> **Extracted data**:
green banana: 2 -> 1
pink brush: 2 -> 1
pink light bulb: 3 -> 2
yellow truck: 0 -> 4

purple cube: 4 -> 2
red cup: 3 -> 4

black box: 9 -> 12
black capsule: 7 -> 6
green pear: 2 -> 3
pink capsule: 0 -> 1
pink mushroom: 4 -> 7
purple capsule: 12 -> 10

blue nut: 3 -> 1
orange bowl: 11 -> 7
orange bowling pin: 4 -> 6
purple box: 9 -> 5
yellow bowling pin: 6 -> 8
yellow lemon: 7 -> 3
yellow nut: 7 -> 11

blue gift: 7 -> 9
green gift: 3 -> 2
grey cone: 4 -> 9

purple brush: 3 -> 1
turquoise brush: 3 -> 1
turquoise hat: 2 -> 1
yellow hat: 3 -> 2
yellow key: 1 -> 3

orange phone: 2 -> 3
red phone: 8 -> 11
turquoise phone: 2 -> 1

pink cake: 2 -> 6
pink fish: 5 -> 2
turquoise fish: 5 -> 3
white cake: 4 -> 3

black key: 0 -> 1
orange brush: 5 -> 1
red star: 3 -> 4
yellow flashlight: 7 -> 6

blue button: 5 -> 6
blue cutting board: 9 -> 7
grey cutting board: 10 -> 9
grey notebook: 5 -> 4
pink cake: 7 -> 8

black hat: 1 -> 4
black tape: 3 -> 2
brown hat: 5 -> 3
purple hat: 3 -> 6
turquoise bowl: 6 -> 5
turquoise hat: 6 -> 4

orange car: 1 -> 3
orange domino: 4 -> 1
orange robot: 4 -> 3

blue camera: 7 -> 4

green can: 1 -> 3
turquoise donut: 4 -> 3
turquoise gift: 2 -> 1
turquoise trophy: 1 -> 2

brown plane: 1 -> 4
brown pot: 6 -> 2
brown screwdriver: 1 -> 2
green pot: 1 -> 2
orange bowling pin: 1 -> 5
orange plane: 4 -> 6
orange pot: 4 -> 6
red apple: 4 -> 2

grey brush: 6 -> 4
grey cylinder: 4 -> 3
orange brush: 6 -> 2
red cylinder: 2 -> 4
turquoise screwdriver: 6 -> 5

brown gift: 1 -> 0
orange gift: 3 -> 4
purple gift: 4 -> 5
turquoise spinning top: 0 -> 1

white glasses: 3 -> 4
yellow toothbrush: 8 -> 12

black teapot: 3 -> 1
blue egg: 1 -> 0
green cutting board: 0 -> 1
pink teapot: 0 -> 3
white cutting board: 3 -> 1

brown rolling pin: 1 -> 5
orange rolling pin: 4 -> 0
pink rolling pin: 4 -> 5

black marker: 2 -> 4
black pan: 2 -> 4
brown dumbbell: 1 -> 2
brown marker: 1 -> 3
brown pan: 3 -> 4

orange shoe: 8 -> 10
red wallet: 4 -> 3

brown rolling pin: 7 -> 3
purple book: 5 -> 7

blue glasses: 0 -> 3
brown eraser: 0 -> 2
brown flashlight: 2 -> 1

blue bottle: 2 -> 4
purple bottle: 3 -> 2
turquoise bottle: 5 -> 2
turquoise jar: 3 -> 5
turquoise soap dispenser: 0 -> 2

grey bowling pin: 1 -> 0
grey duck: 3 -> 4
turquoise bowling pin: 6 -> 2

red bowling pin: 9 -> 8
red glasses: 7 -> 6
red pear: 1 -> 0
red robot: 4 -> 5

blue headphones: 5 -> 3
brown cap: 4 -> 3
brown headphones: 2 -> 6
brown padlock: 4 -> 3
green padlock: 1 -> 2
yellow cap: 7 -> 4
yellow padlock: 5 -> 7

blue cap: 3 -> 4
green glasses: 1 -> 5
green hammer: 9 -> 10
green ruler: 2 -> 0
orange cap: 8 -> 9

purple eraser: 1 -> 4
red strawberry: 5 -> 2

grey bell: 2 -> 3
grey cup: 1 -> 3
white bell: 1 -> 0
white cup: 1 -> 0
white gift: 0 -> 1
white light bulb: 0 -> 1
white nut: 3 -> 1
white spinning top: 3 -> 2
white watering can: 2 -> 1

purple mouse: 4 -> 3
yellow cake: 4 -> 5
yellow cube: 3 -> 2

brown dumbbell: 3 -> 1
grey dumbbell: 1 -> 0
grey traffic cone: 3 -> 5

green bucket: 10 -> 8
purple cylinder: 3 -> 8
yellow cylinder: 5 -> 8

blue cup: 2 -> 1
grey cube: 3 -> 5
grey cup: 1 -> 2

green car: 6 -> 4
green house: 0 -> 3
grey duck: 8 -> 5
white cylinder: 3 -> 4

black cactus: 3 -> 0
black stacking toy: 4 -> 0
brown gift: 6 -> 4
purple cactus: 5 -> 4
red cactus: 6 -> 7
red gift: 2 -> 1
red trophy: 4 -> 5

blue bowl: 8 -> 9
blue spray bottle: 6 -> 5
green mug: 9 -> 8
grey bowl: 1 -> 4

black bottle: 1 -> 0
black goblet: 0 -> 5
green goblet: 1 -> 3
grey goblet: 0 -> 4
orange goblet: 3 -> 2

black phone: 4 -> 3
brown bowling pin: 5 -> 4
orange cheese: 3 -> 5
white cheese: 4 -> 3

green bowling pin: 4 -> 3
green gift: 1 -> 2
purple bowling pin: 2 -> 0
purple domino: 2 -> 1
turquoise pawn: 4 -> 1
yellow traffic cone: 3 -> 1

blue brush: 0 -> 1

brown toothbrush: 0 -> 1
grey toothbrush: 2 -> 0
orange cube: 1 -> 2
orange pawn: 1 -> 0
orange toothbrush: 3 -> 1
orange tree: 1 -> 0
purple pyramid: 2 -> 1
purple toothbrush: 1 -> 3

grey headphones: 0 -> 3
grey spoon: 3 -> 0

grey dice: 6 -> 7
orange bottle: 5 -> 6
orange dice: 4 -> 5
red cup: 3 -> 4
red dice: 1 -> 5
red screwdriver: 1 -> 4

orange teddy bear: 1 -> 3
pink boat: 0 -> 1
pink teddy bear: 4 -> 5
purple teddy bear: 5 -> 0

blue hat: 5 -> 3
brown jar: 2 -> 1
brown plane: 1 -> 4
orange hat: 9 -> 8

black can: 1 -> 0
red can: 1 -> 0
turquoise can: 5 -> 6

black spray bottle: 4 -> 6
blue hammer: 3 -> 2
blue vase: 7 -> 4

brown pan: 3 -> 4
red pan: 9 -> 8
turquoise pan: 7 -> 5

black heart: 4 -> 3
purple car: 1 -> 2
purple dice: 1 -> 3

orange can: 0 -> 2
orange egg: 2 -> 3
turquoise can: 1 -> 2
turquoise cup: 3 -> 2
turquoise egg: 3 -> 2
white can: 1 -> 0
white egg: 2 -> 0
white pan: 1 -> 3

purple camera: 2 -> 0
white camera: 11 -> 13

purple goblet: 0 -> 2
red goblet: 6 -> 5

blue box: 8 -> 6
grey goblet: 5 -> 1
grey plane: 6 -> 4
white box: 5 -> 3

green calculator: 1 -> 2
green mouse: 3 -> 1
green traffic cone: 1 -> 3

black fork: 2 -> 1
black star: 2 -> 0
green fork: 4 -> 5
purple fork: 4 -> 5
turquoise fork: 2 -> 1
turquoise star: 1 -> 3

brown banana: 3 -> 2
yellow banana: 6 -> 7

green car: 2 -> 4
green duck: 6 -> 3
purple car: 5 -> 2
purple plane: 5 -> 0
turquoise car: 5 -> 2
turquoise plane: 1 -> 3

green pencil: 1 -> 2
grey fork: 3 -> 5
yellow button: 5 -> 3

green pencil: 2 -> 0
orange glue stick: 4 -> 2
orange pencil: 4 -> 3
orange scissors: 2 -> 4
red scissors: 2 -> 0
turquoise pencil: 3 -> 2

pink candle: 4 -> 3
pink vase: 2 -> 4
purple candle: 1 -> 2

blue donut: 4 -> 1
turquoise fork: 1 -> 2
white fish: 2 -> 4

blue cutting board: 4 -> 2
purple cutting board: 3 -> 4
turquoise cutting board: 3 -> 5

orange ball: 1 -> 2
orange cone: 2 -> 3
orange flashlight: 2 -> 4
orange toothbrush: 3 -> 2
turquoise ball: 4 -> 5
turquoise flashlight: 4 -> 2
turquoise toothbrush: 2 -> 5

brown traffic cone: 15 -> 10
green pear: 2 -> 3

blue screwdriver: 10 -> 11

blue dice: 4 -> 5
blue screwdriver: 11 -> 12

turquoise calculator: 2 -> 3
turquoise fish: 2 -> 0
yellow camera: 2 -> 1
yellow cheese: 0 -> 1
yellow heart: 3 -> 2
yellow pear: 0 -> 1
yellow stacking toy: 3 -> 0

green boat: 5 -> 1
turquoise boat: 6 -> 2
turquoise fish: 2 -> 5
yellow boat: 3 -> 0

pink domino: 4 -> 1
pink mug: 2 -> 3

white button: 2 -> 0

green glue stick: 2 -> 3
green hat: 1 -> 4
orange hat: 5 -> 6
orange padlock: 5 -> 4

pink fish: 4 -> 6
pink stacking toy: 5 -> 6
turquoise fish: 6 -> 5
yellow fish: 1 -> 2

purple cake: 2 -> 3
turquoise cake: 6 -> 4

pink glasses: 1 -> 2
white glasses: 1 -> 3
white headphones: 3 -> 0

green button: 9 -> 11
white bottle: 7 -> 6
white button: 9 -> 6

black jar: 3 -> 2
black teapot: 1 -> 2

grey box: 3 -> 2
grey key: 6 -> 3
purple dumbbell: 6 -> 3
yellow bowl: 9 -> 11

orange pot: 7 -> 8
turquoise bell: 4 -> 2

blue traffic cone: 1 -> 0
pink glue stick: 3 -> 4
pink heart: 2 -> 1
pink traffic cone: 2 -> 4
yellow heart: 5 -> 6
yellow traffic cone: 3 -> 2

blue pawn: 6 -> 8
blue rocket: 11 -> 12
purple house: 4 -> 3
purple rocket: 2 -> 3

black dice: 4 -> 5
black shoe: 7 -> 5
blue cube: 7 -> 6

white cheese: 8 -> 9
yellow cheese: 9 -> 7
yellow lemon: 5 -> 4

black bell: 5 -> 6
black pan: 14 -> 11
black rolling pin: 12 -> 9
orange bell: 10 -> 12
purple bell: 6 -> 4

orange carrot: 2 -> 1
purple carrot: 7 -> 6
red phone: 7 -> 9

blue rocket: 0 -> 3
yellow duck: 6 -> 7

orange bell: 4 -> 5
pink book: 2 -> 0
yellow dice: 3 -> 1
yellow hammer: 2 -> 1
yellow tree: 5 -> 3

> **Required action**: Go through the entries above and pull out each line with "headphones" in it.

> **Solution for this exercise**:
blue headphones: 5 -> 3
brown headphones: 2 -> 6
grey headphones: 0 -> 3
white headphones: 3 -> 0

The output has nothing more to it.